> Your objective
Return all of the data that follows precisely, leaving every image out.

Start of Block

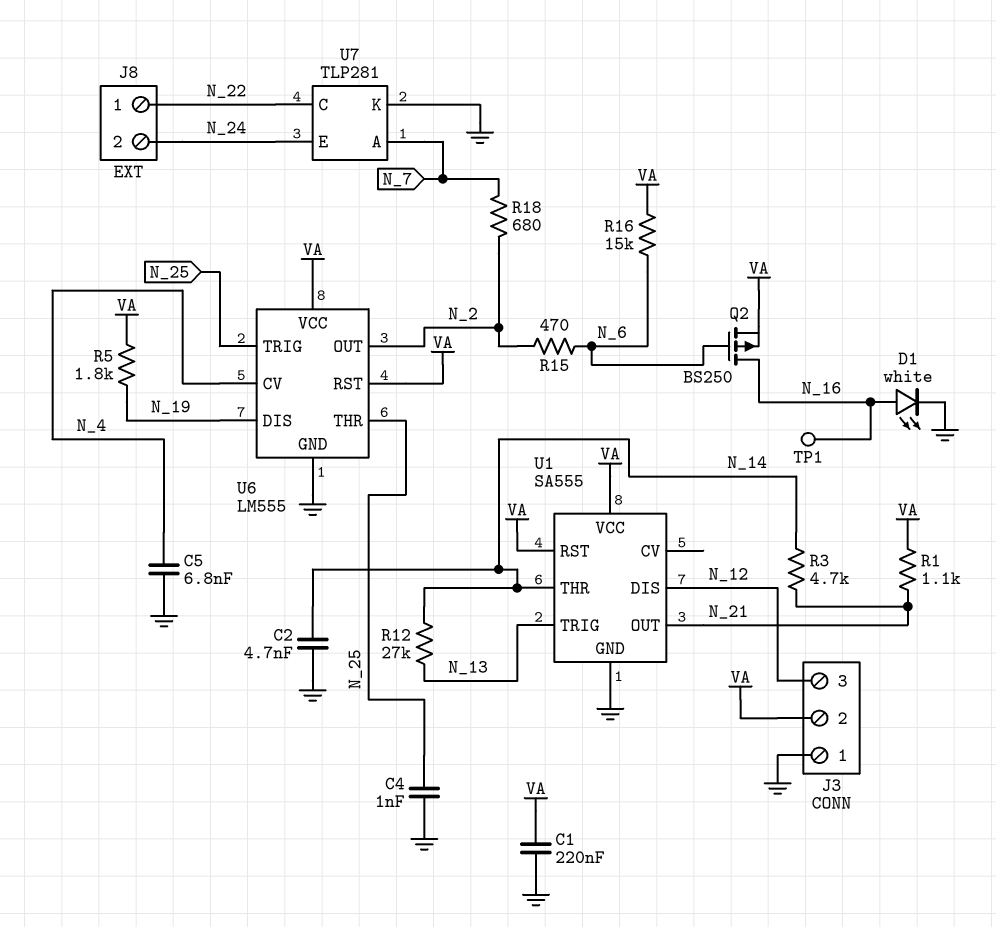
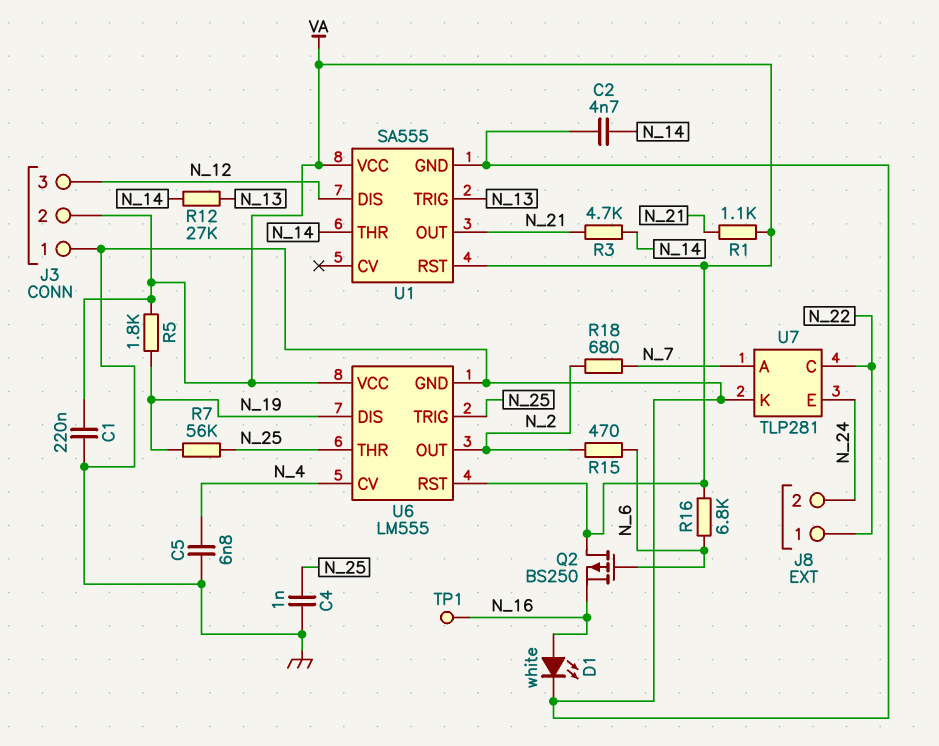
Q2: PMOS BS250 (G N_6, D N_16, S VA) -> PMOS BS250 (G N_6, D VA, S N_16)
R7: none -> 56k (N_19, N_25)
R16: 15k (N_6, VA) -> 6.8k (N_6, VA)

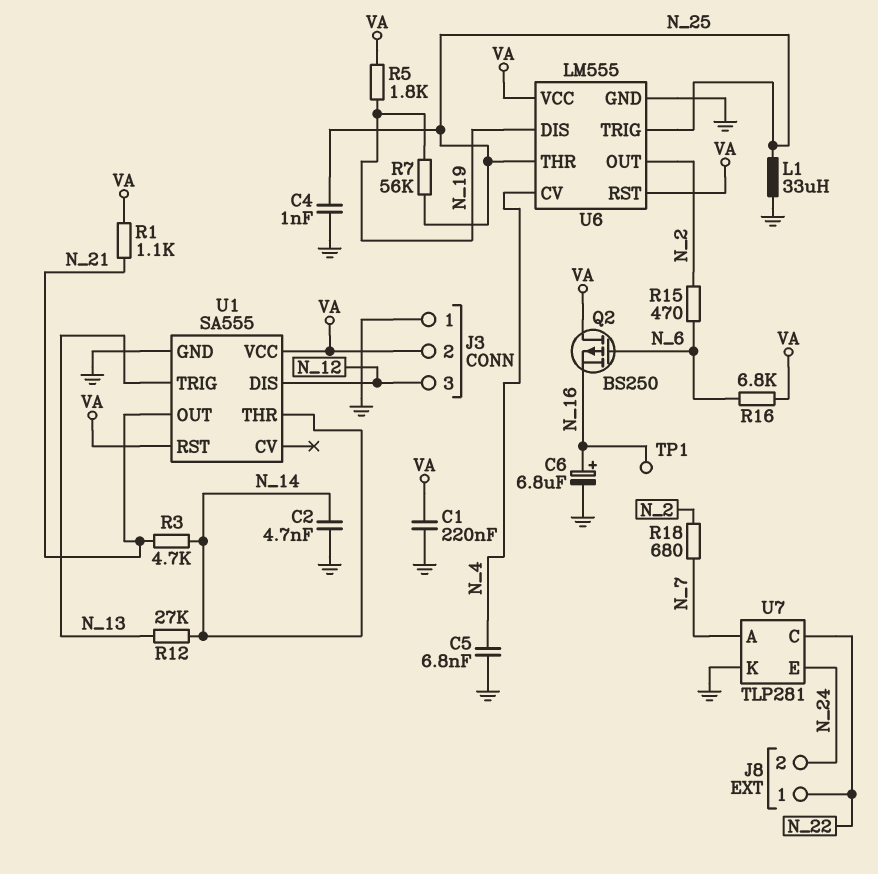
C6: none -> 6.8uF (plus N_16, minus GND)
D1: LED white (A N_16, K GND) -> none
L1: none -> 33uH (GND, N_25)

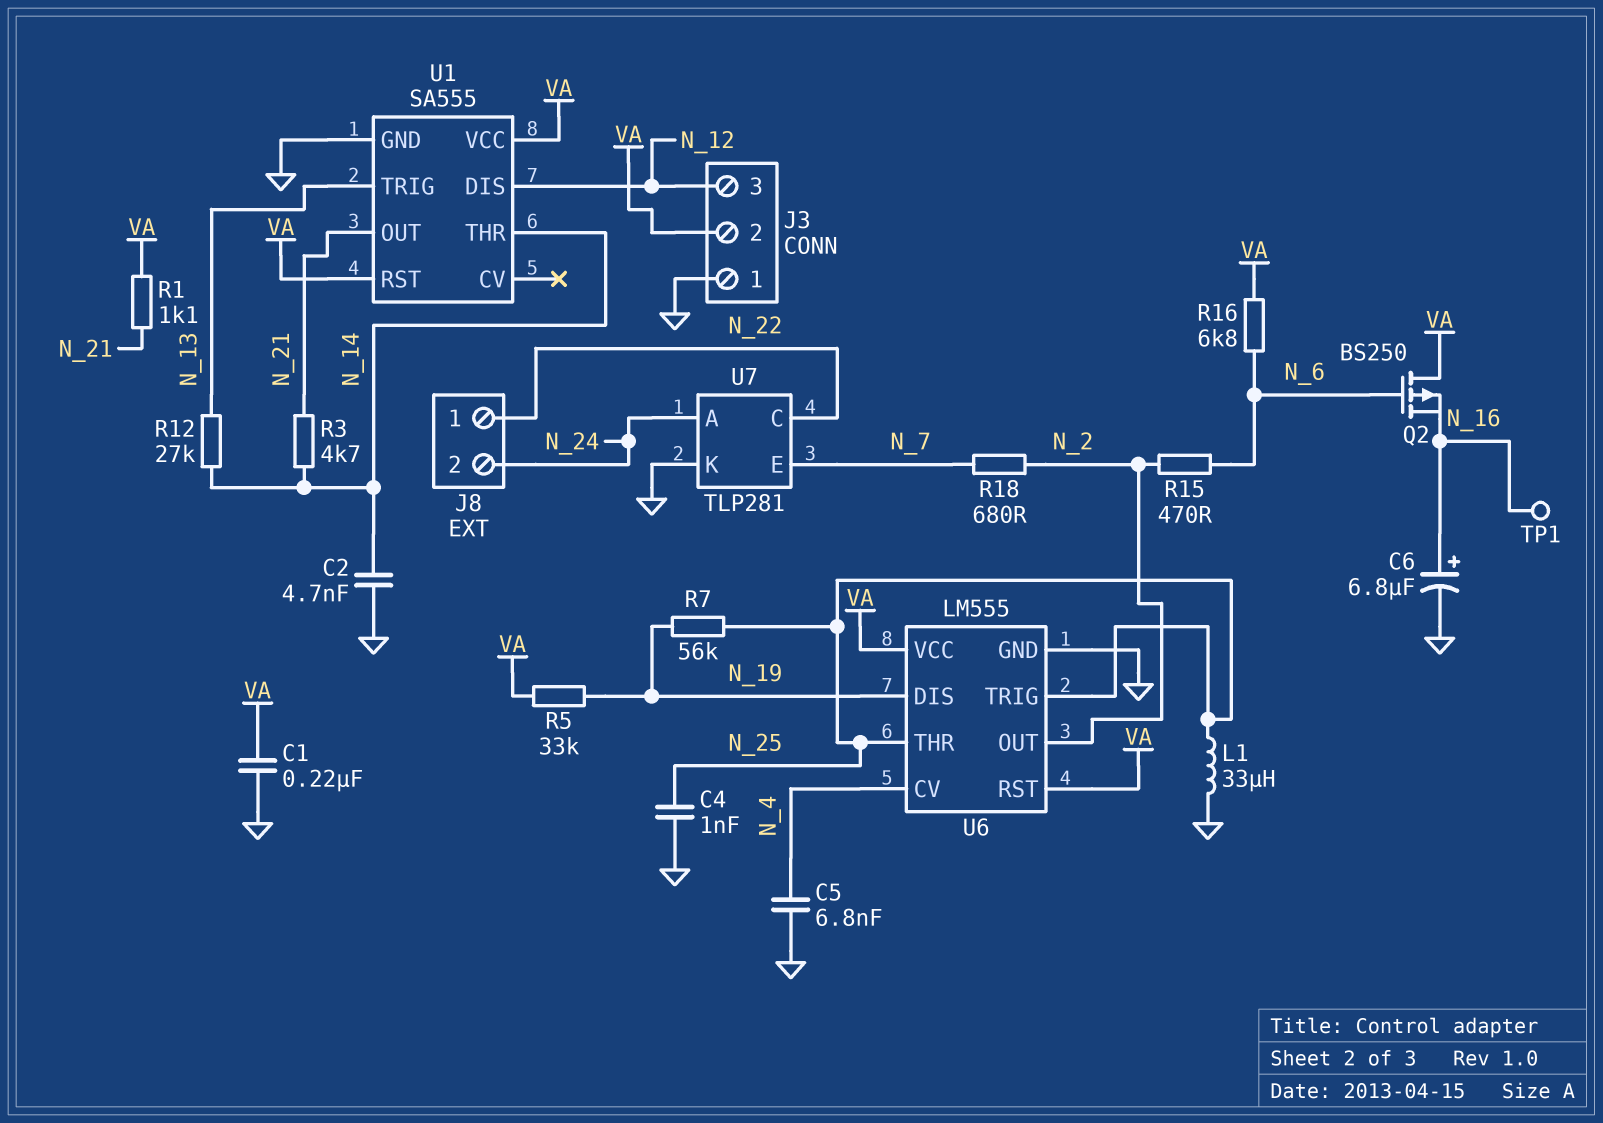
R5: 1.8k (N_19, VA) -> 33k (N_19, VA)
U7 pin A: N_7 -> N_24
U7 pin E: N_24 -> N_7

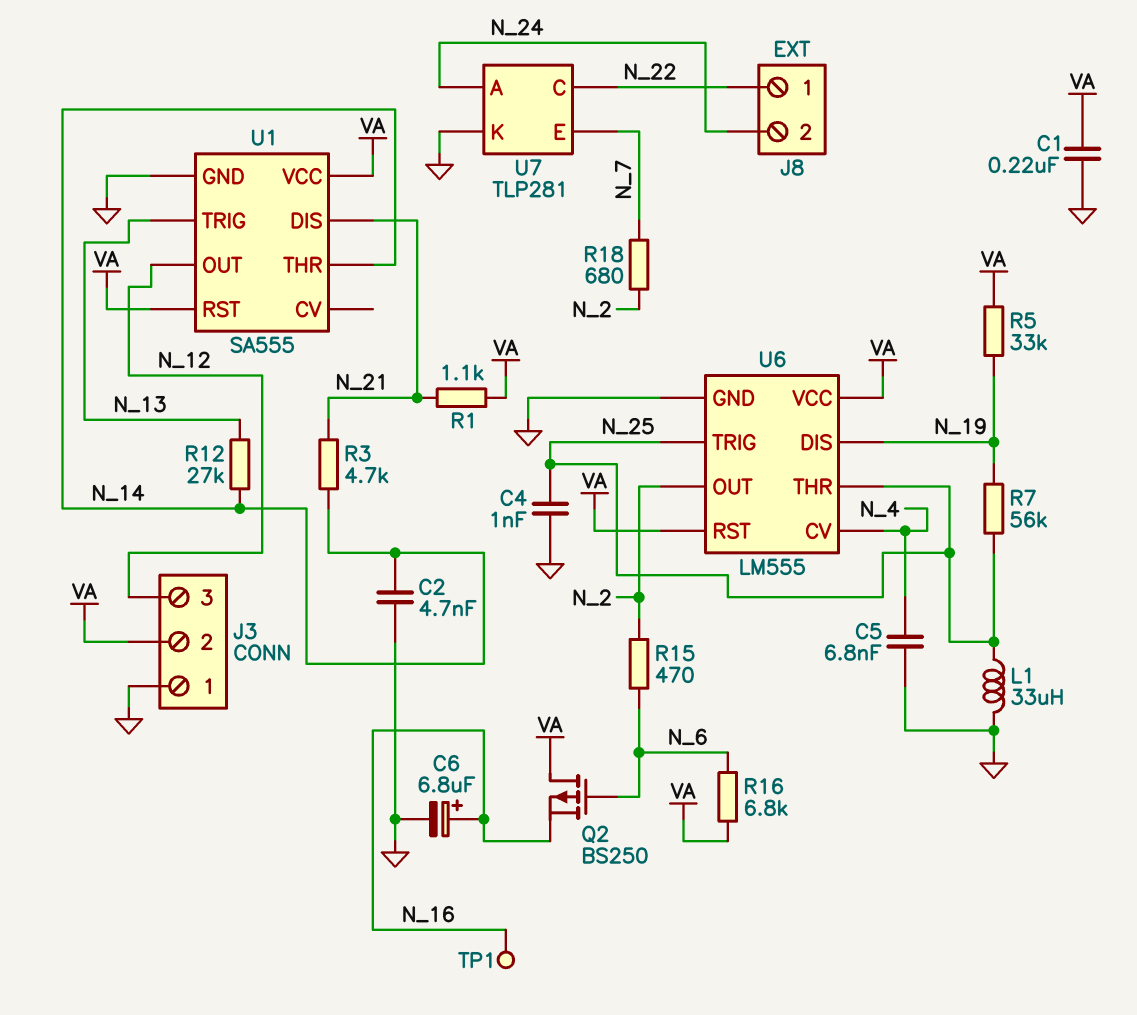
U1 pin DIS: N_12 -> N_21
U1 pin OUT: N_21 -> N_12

End of Block

> Exercise answer
Q2: PMOS BS250 (G N_6, D N_16, S VA) -> PMOS BS250 (G N_6, D VA, S N_16)
R7: none -> 56k (N_19, N_25)
R16: 15k (N_6, VA) -> 6.8k (N_6, VA)

C6: none -> 6.8uF (plus N_16, minus GND)
D1: LED white (A N_16, K GND) -> none
L1: none -> 33uH (GND, N_25)

R5: 1.8k (N_19, VA) -> 33k (N_19, VA)
U7 pin A: N_7 -> N_24
U7 pin E: N_24 -> N_7

U1 pin DIS: N_12 -> N_21
U1 pin OUT: N_21 -> N_12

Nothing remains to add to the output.